▶ Action item
Every line below from the one with "LED1: white -> blue" through the one with "RADIO1 pin MOSI: D8 -> D7" is to be repeated exactly, with no picture among them.

▶ Material provided
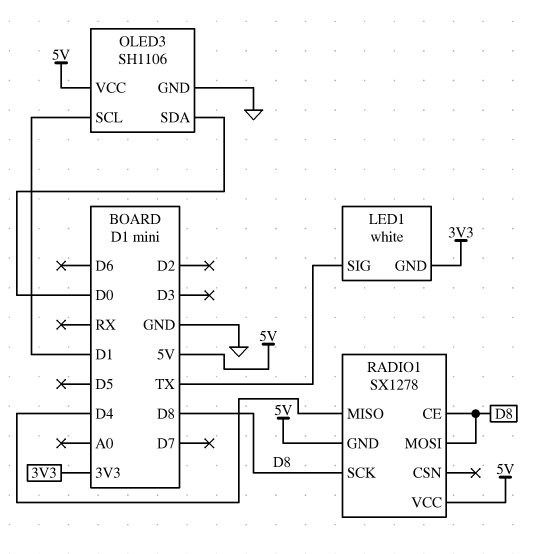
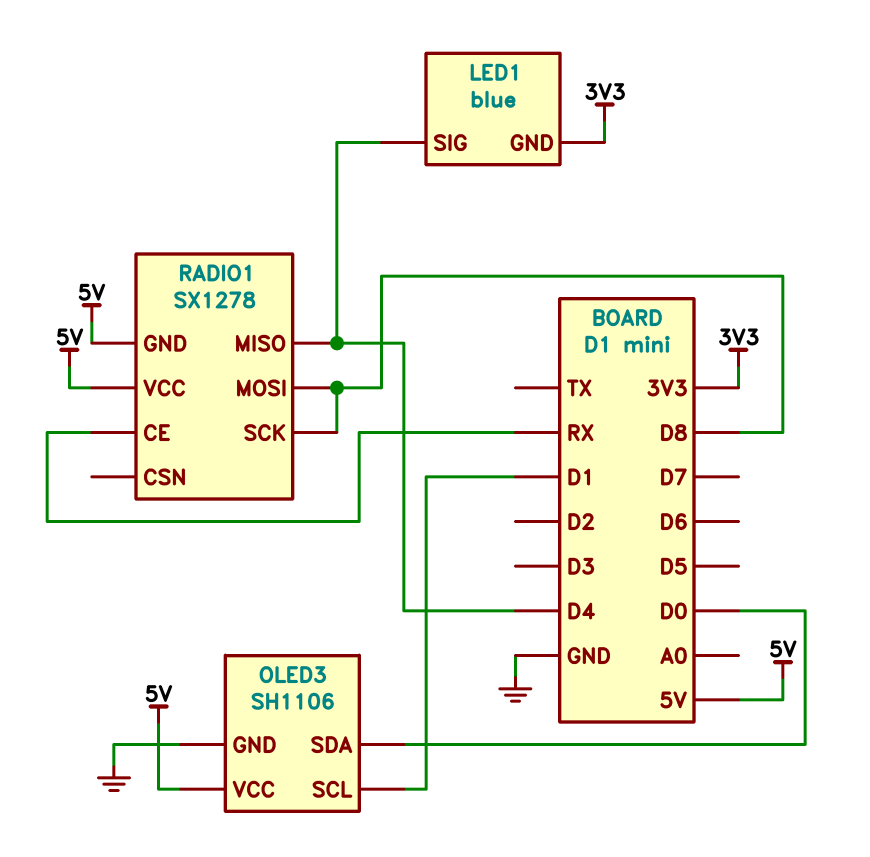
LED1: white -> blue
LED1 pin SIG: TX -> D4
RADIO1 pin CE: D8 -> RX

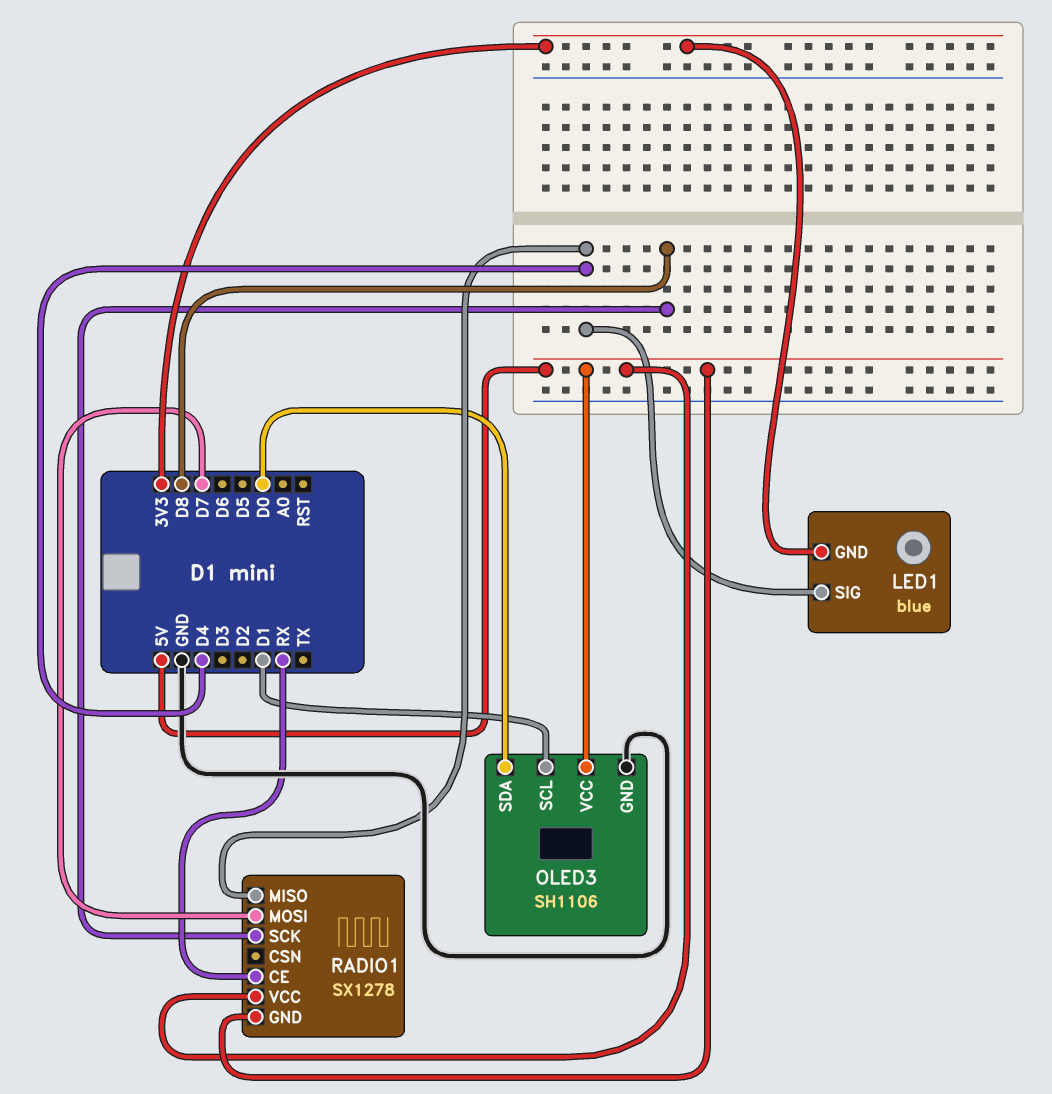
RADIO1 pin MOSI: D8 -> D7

--

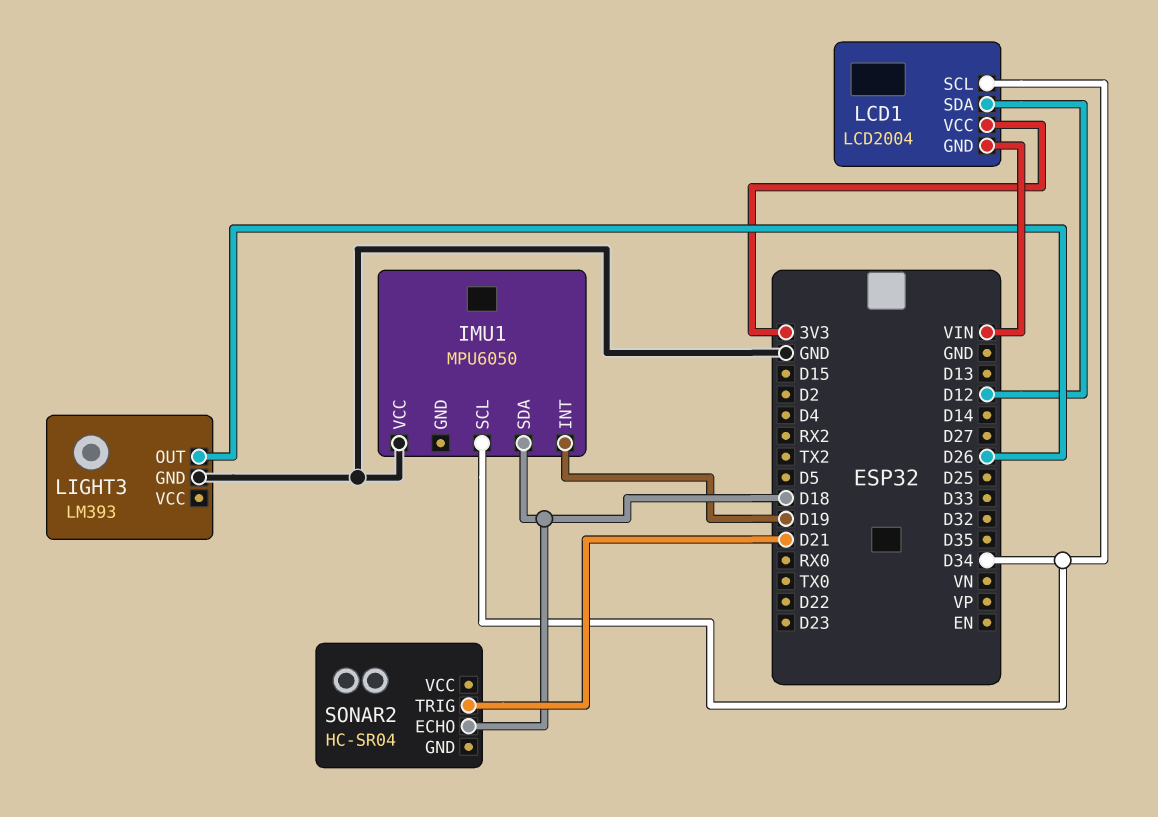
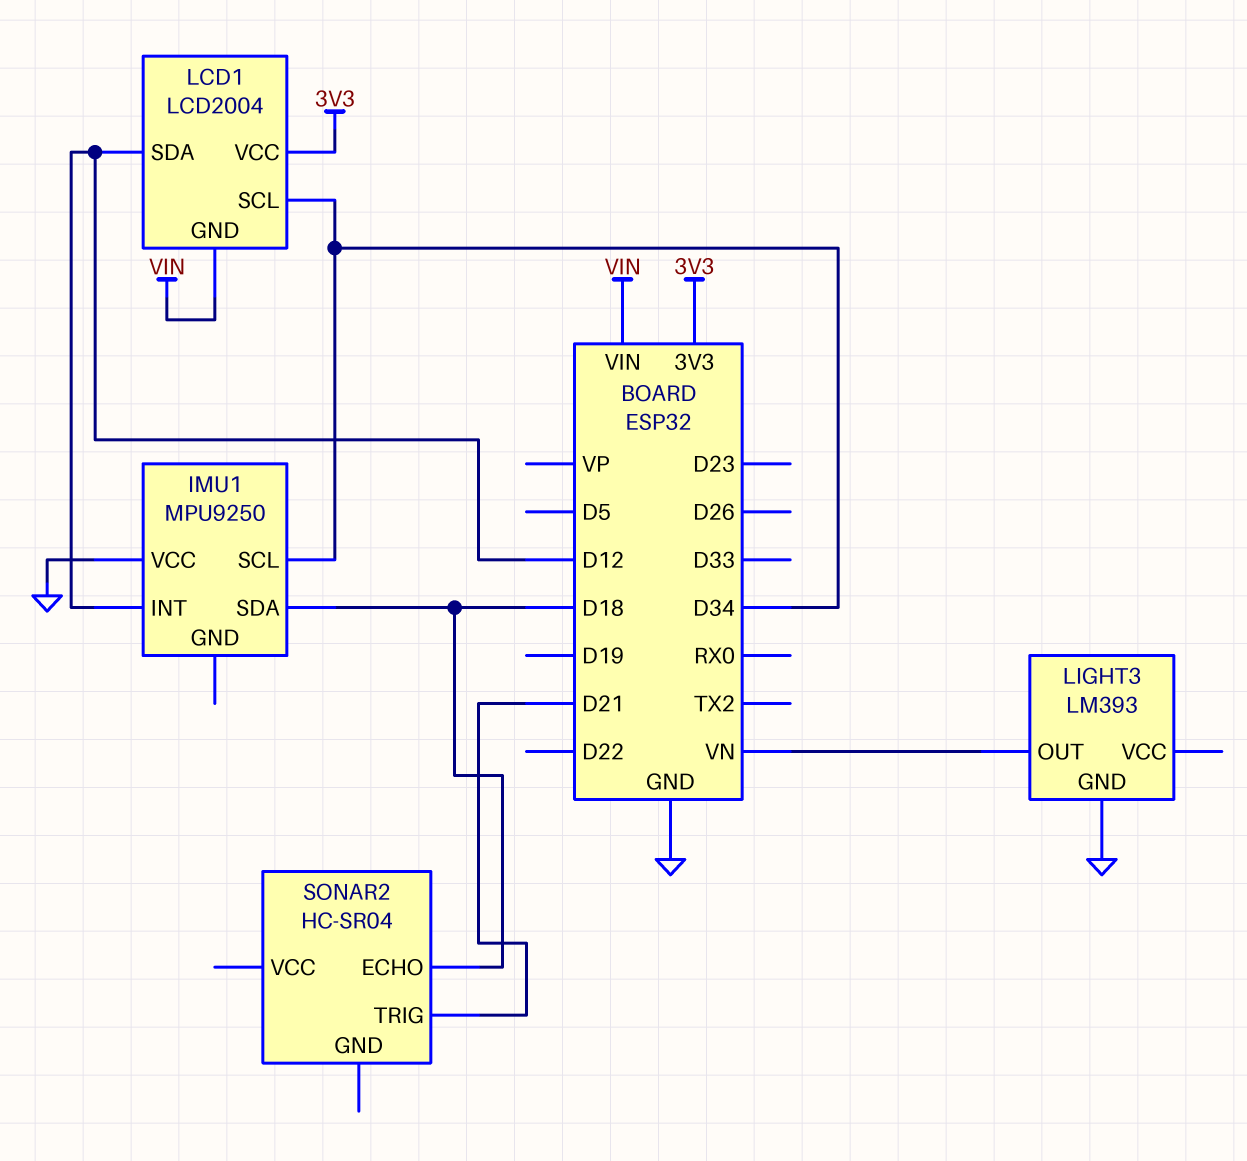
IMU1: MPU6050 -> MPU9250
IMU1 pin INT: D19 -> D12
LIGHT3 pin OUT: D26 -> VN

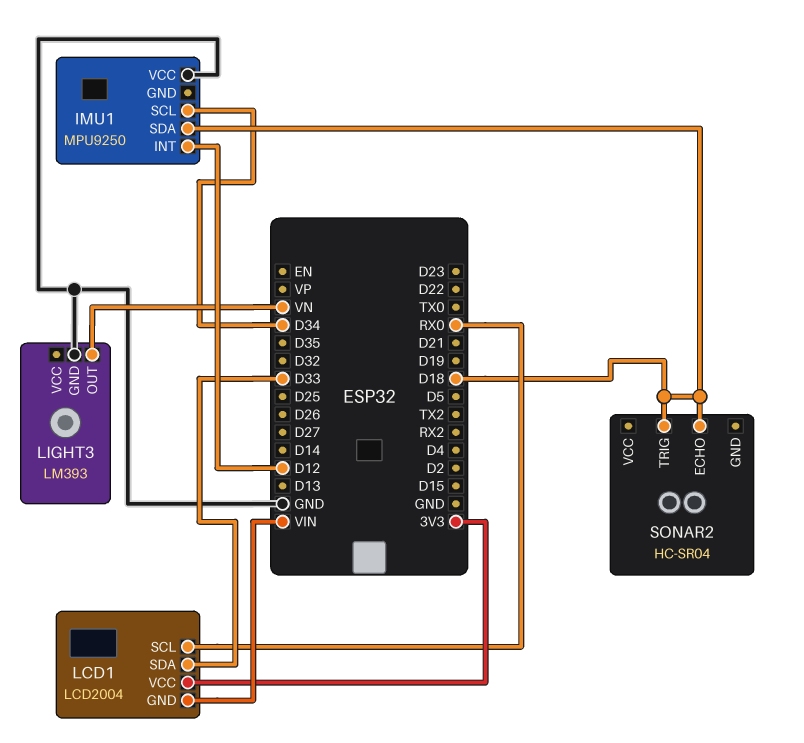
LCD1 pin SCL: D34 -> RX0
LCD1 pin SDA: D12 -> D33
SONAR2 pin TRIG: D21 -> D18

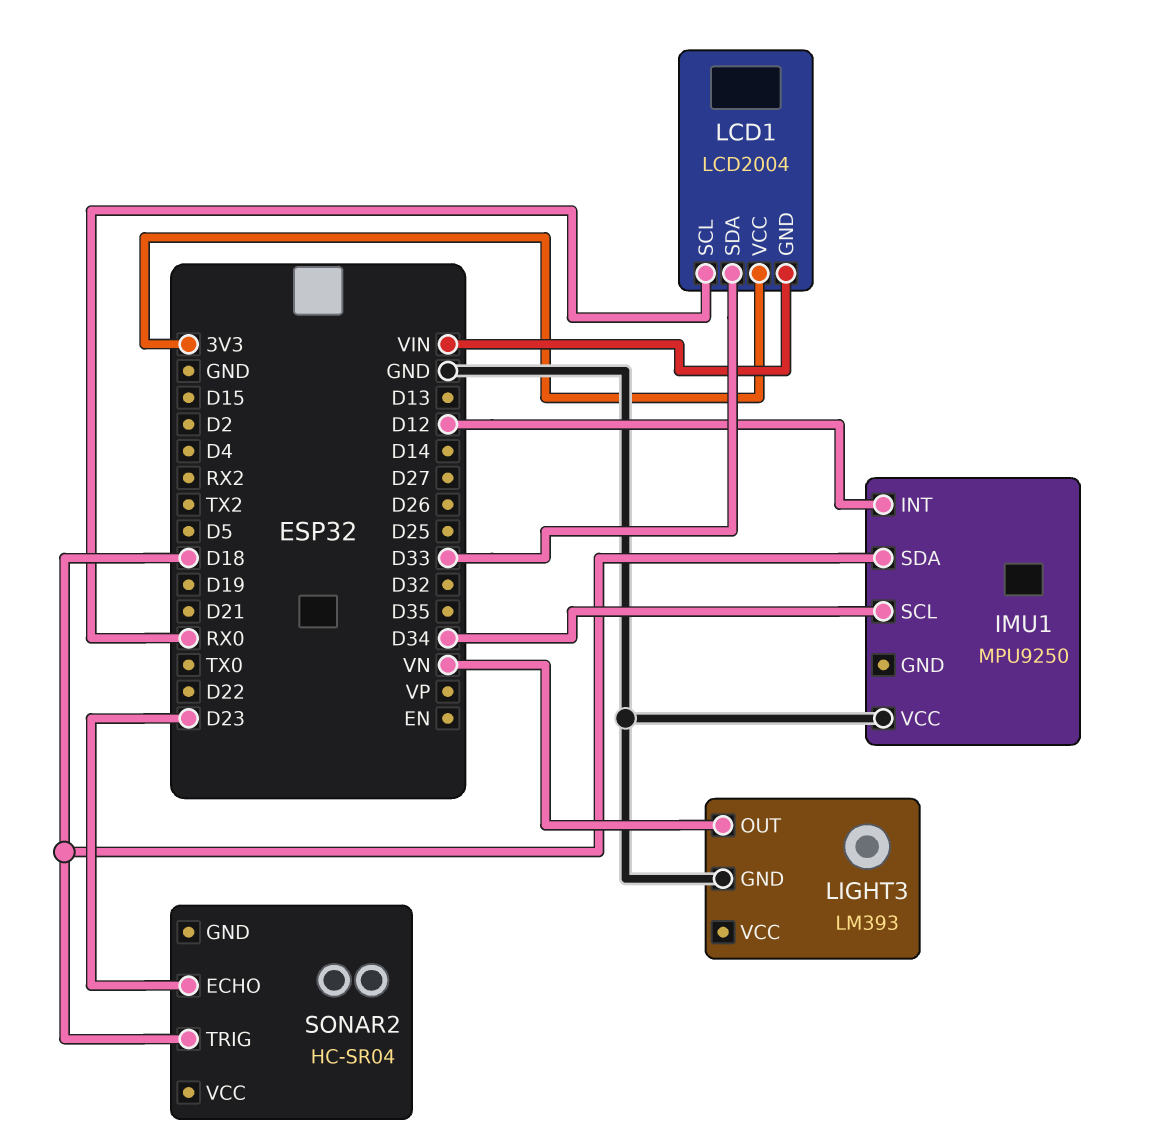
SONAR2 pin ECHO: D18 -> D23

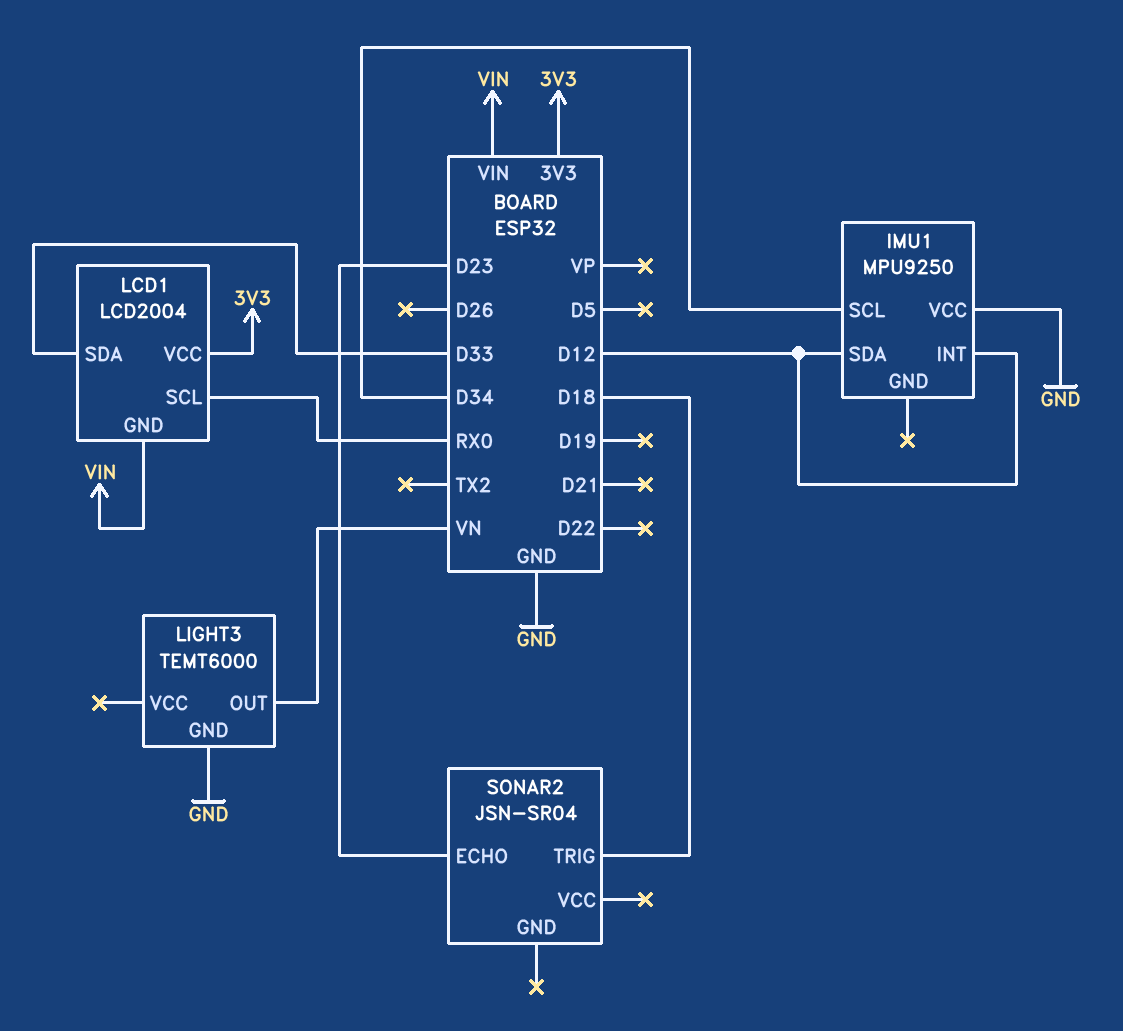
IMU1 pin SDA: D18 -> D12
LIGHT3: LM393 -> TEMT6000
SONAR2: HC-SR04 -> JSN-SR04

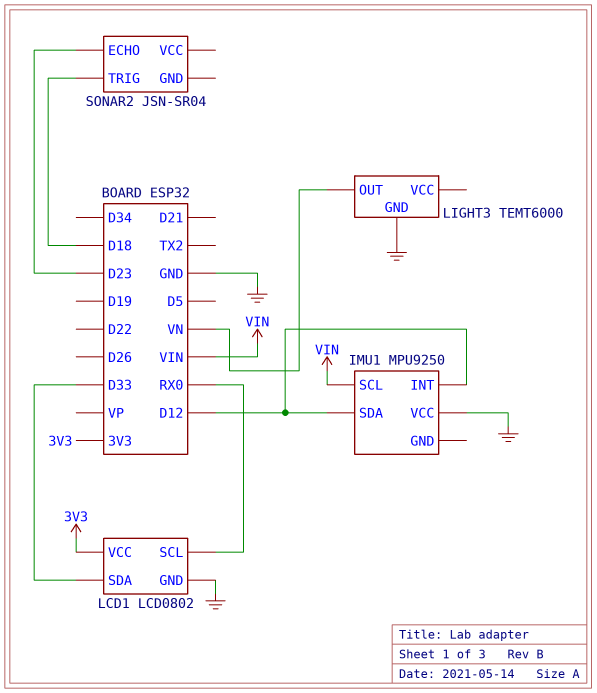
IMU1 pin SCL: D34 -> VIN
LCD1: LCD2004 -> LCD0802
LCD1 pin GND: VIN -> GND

▶ Written reply
LED1: white -> blue
LED1 pin SIG: TX -> D4
RADIO1 pin CE: D8 -> RX

RADIO1 pin MOSI: D8 -> D7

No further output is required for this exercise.